Description of the task -> All lines from the one containing "RADIO1: CC1101 -> SX1278" through the last line of the listing should be given again exactly, with no pictures.

Record set Start Marker

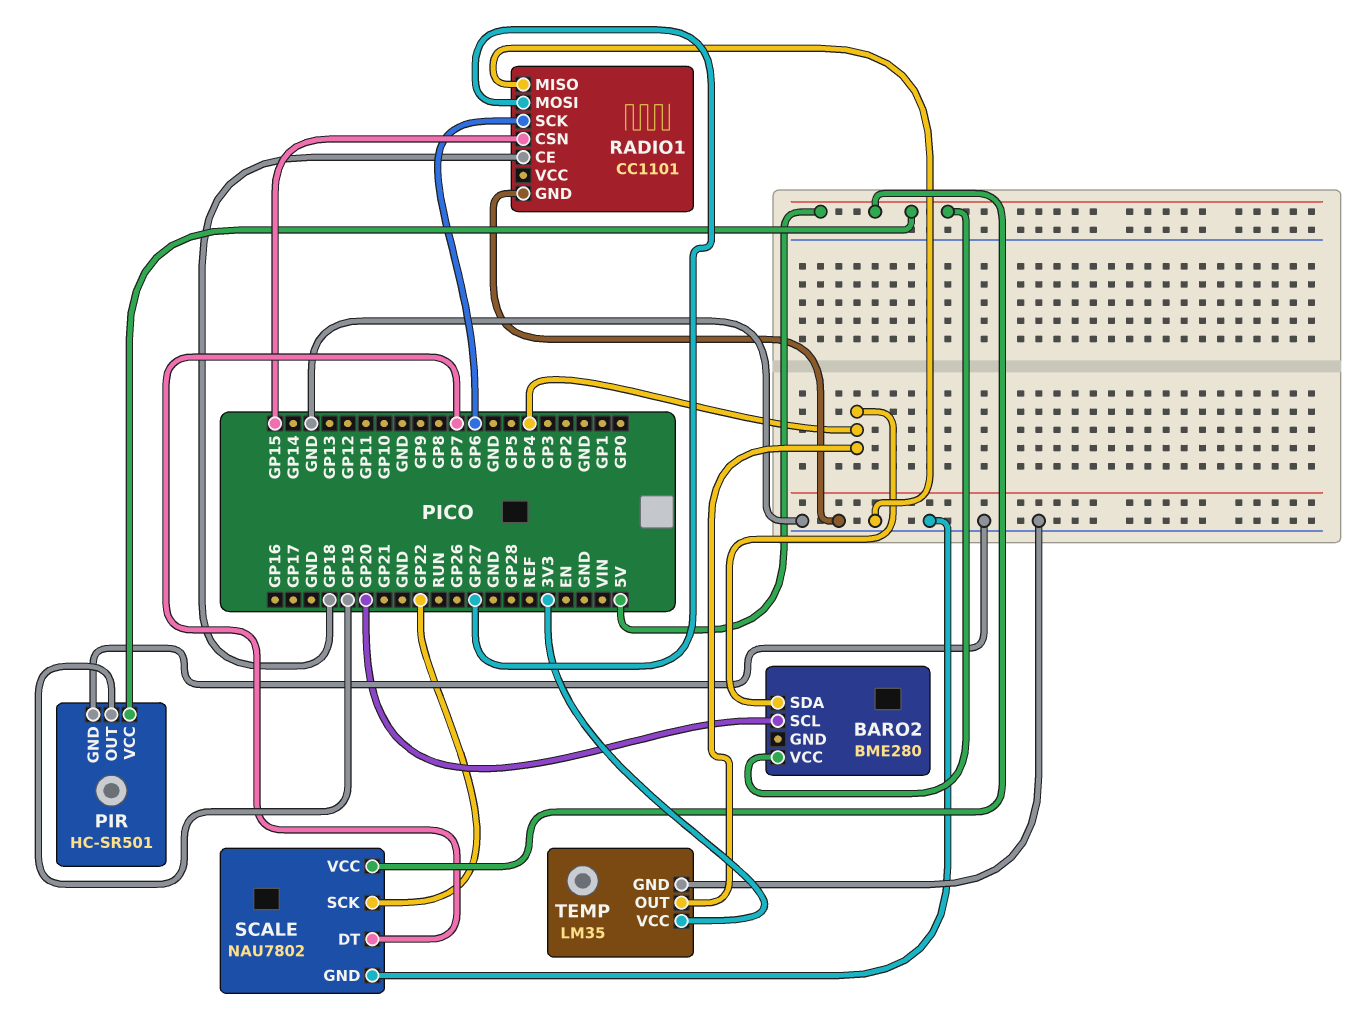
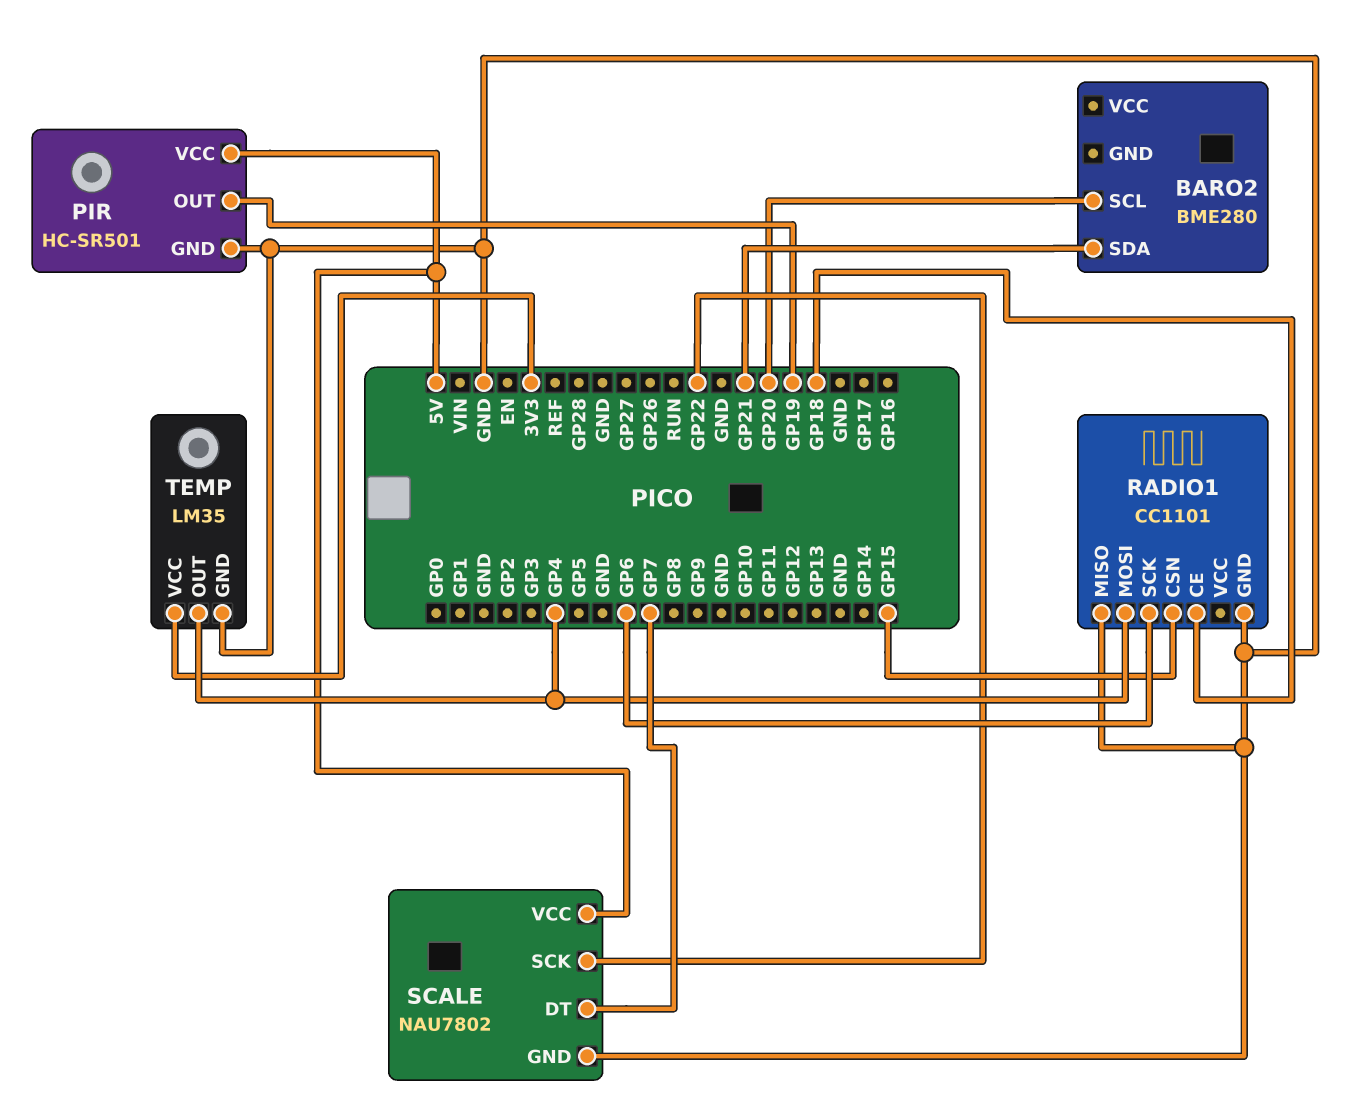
BARO2 pin SDA: GP4 -> GP21
BARO2 pin VCC: 5V -> none
RADIO1 pin MOSI: GP27 -> GP4

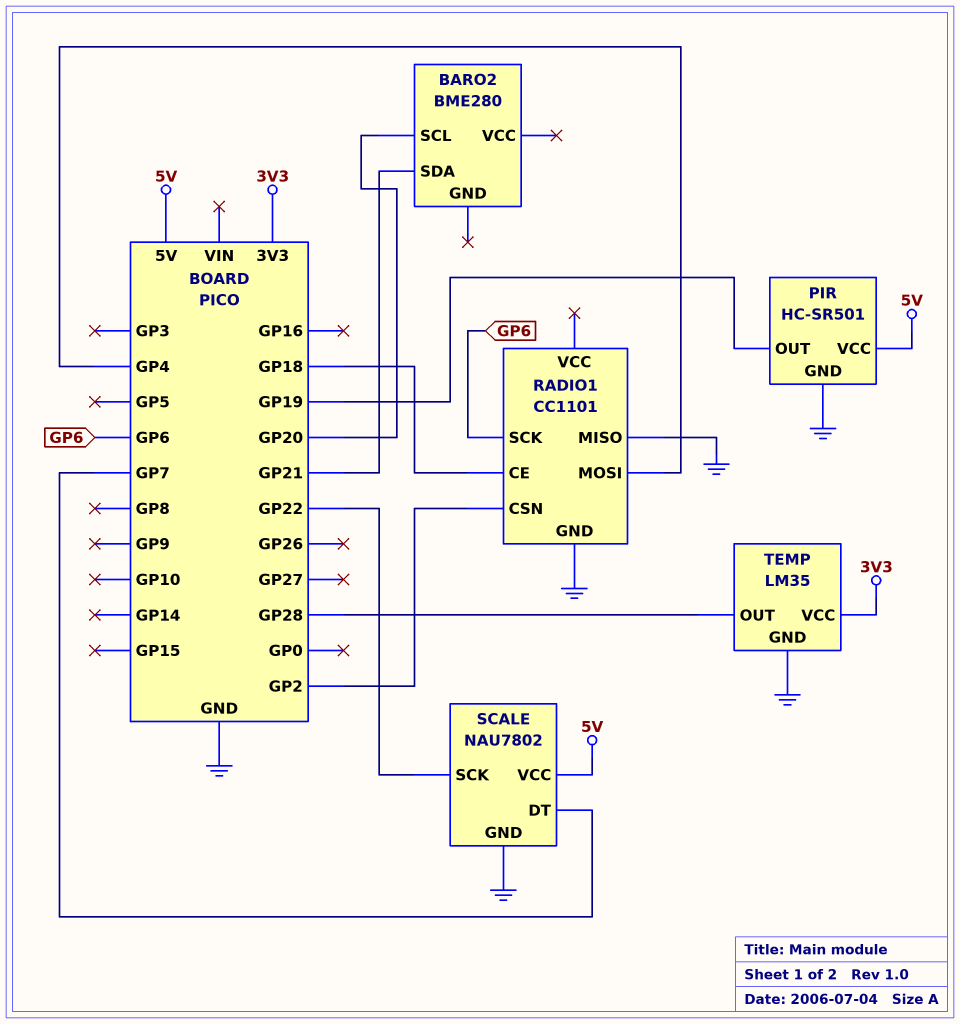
RADIO1 pin CSN: GP15 -> GP2
TEMP pin OUT: GP4 -> GP28

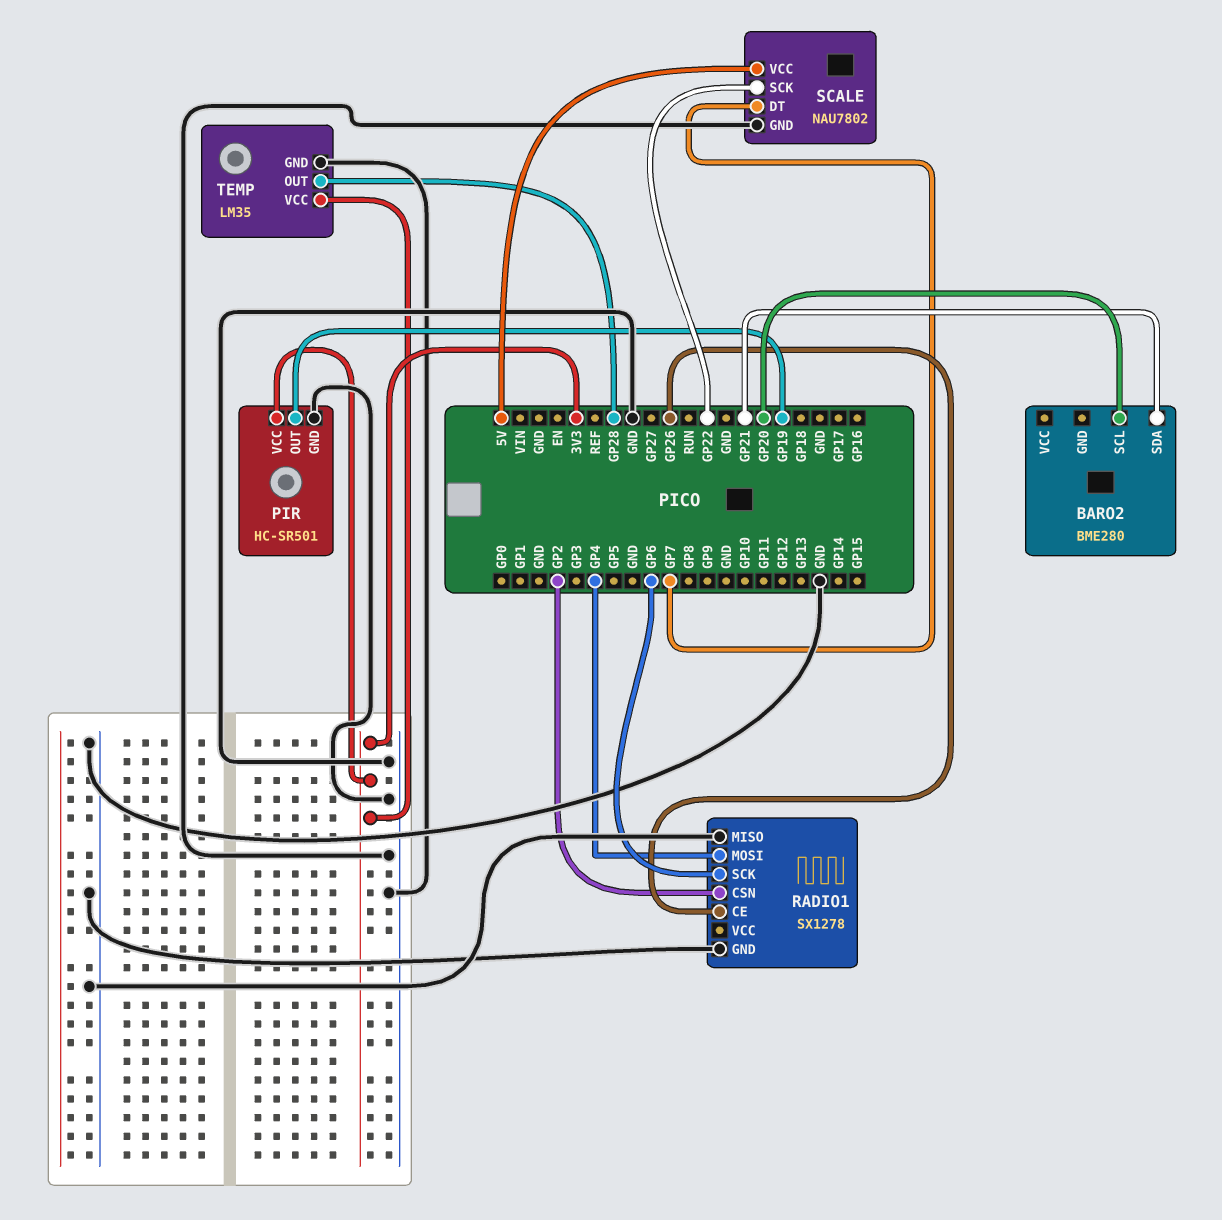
PIR pin VCC: 5V -> 3V3
RADIO1: CC1101 -> SX1278
RADIO1 pin CE: GP18 -> GP26

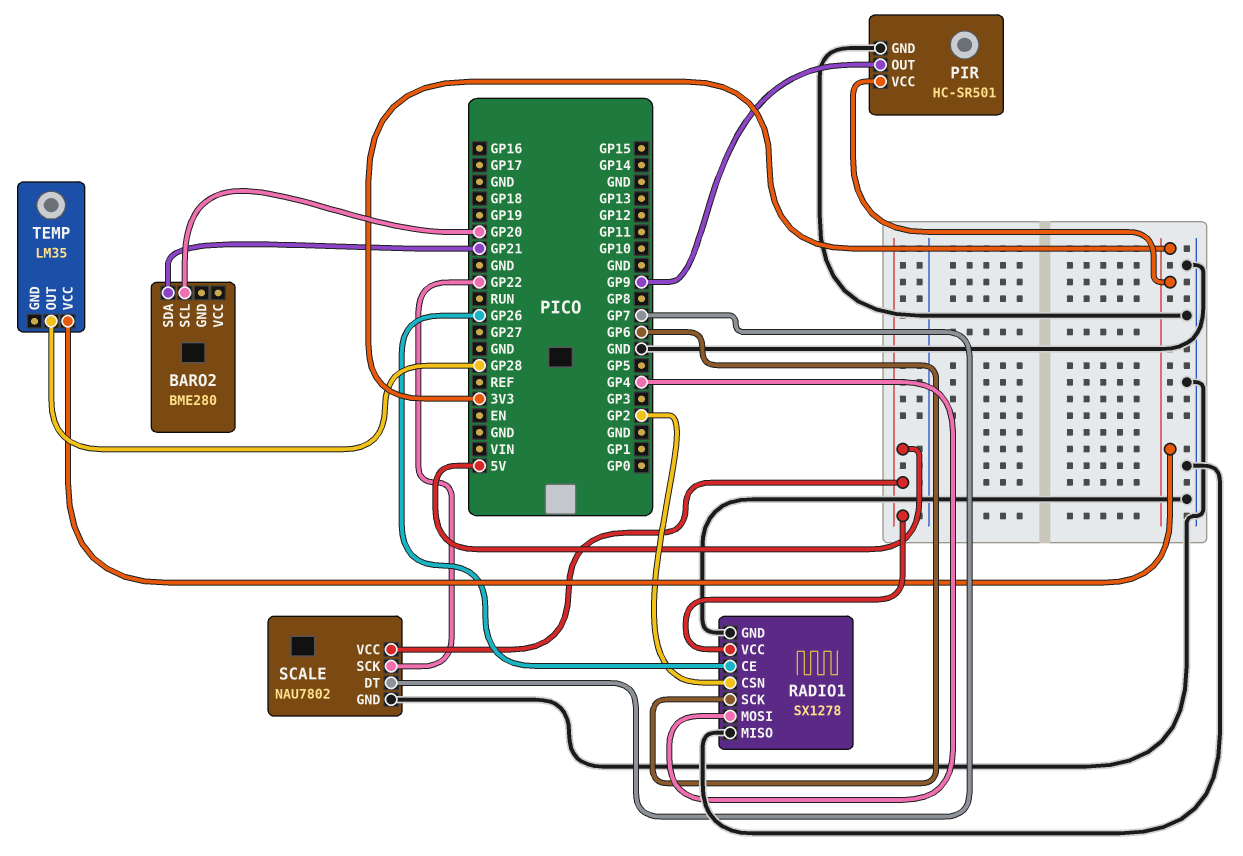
PIR pin OUT: GP19 -> GP9
RADIO1 pin VCC: none -> 5V
TEMP pin GND: GND -> none

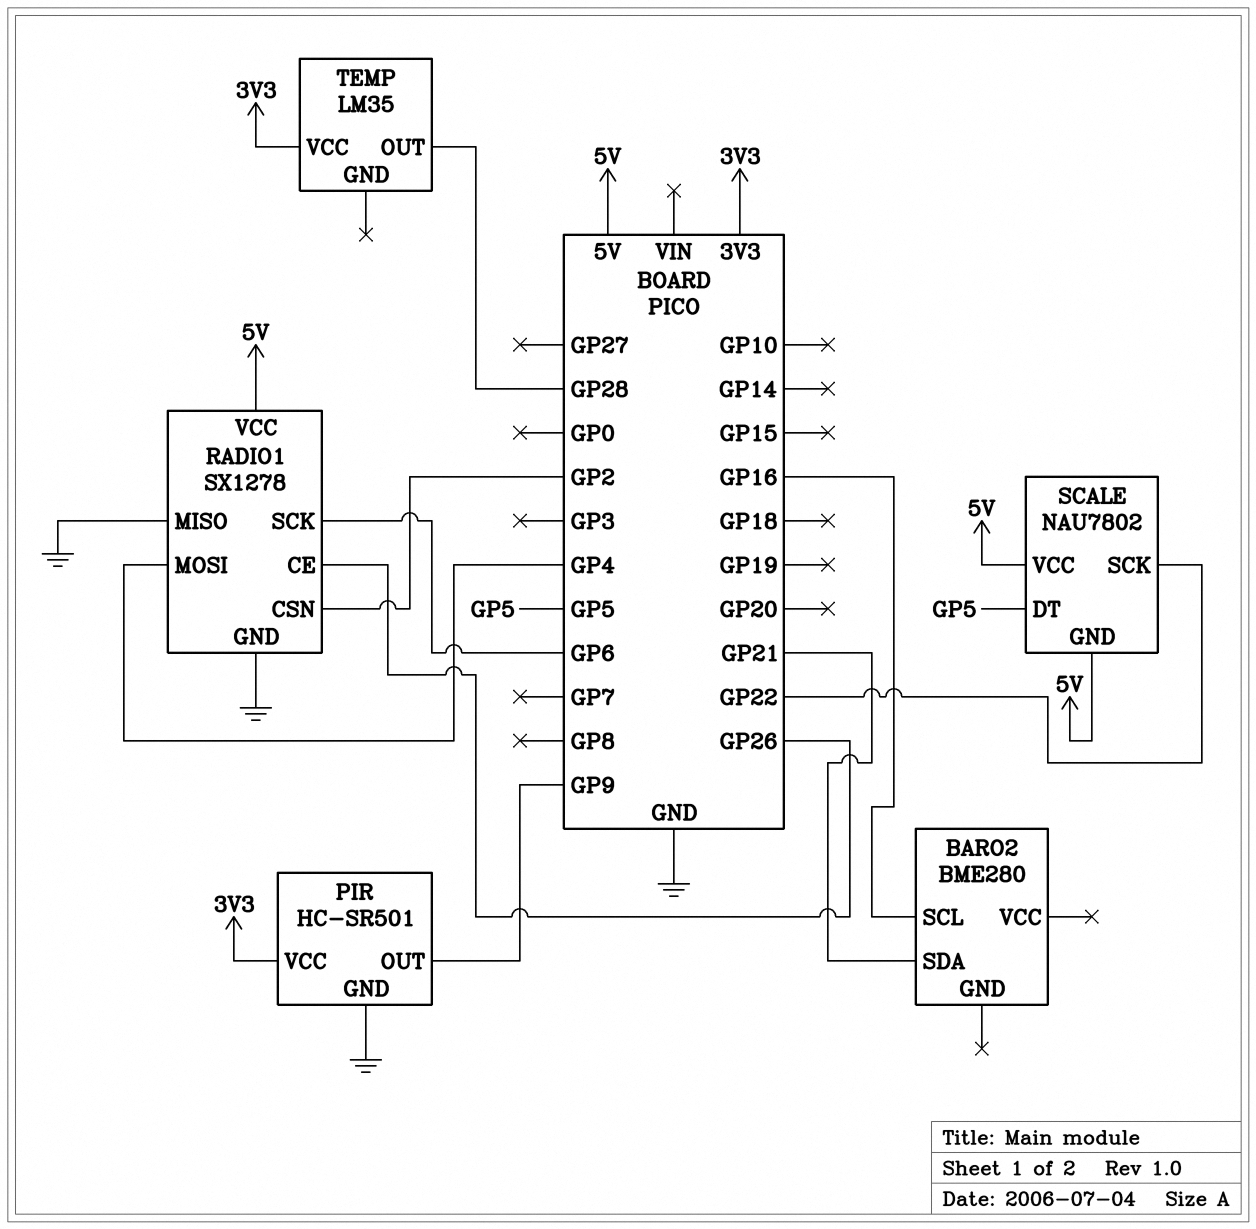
BARO2 pin SCL: GP20 -> GP16
SCALE pin DT: GP7 -> GP5
SCALE pin GND: GND -> 5V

Record set End Marker

Finished task ->
RADIO1: CC1101 -> SX1278
RADIO1 pin CE: GP18 -> GP26

PIR pin OUT: GP19 -> GP9
RADIO1 pin VCC: none -> 5V
TEMP pin GND: GND -> none

BARO2 pin SCL: GP20 -> GP16
SCALE pin DT: GP7 -> GP5
SCALE pin GND: GND -> 5V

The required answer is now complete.